> _Requirement_
Each line holding the word "grey" must appear in the answer, copied from the entries.

> _Records to use_
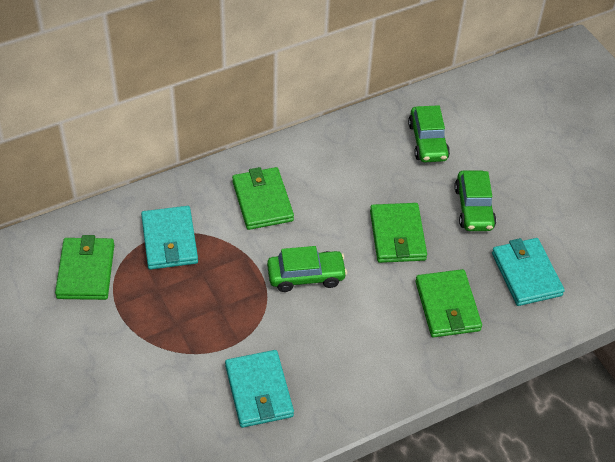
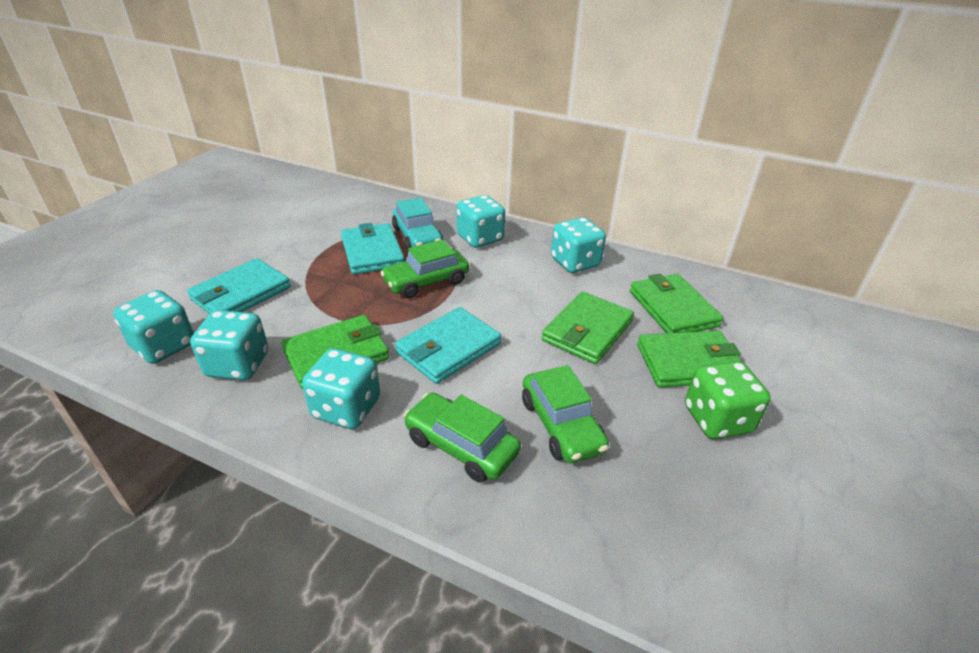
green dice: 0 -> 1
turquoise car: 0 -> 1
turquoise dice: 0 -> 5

---

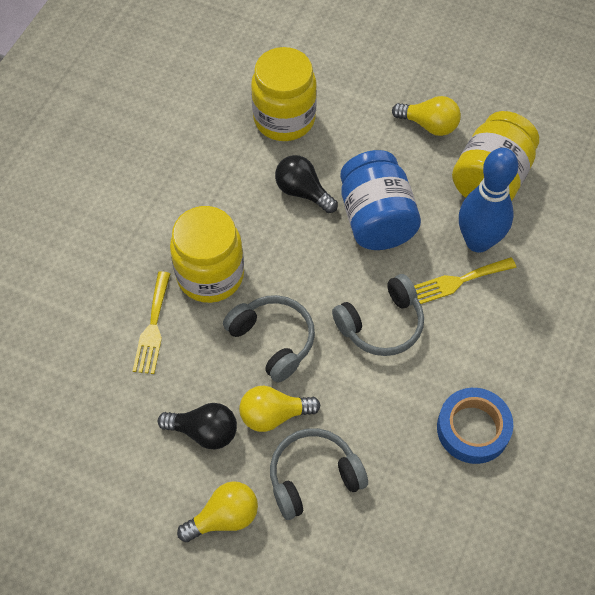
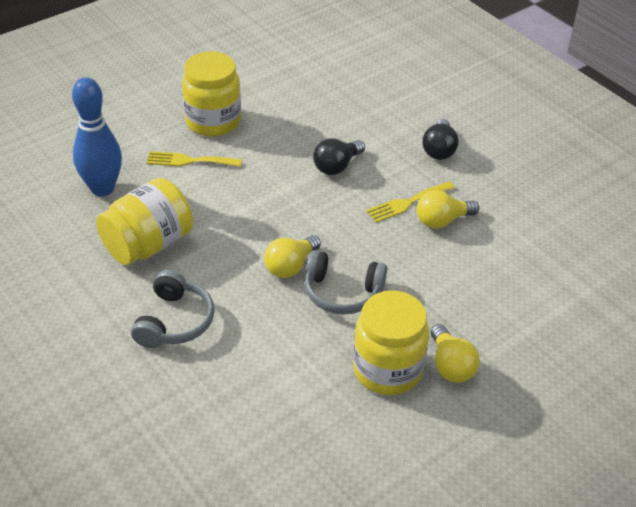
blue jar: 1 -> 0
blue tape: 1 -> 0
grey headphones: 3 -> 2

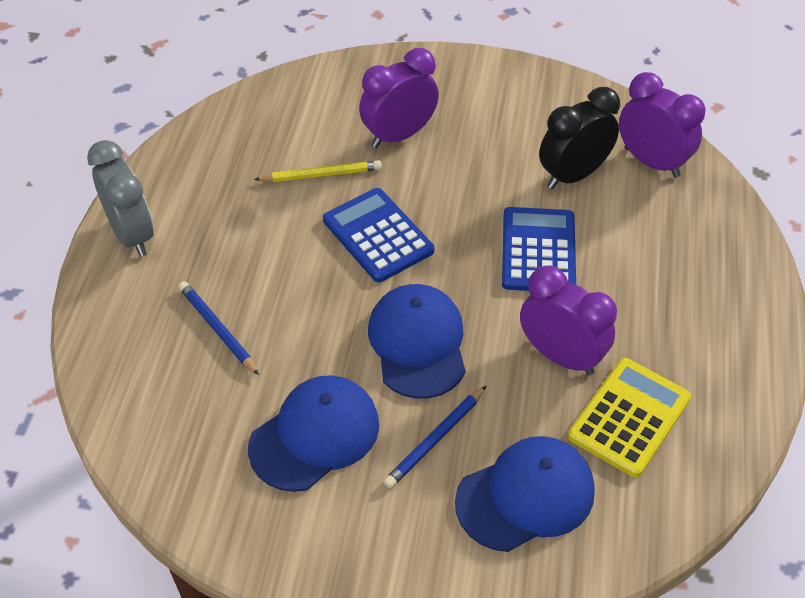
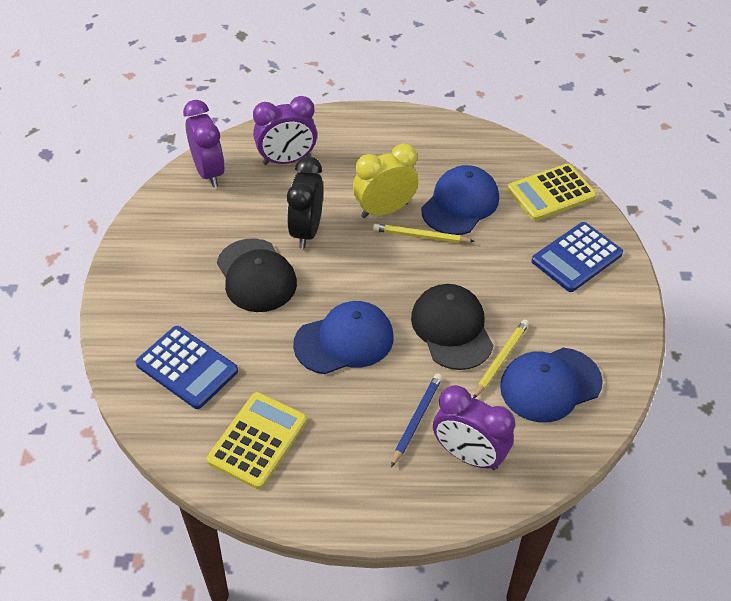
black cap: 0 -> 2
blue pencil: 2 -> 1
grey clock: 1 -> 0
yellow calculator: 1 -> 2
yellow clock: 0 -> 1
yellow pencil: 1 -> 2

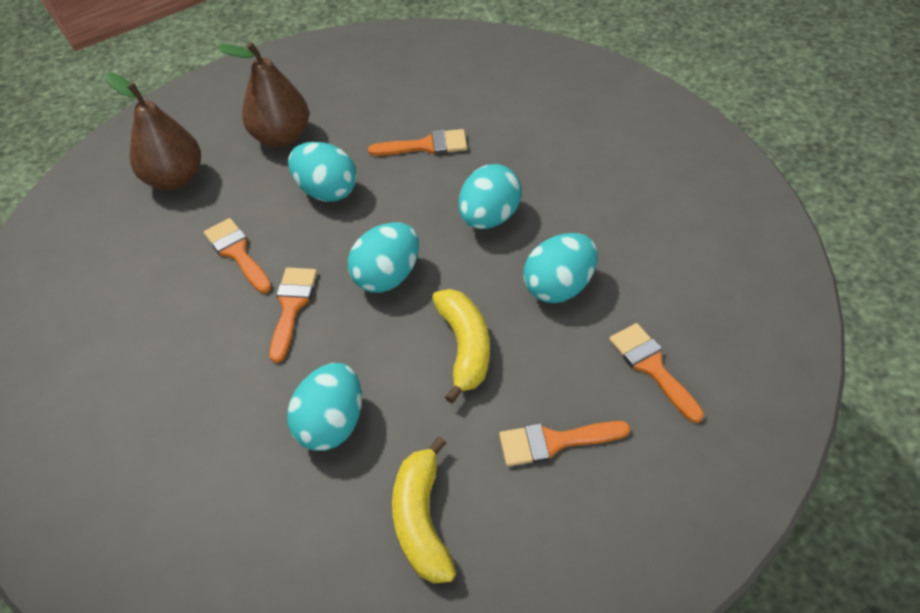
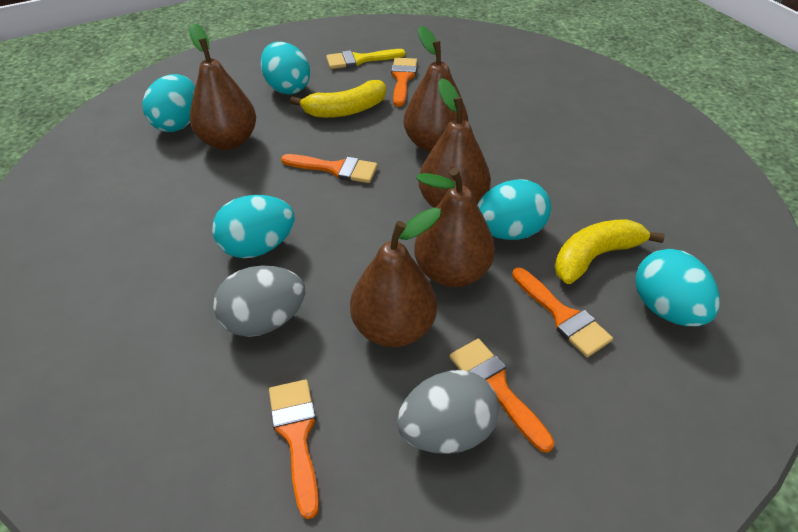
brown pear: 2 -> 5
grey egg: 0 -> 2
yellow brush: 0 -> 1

> _Solution for this exercise_
grey headphones: 3 -> 2
grey clock: 1 -> 0
grey egg: 0 -> 2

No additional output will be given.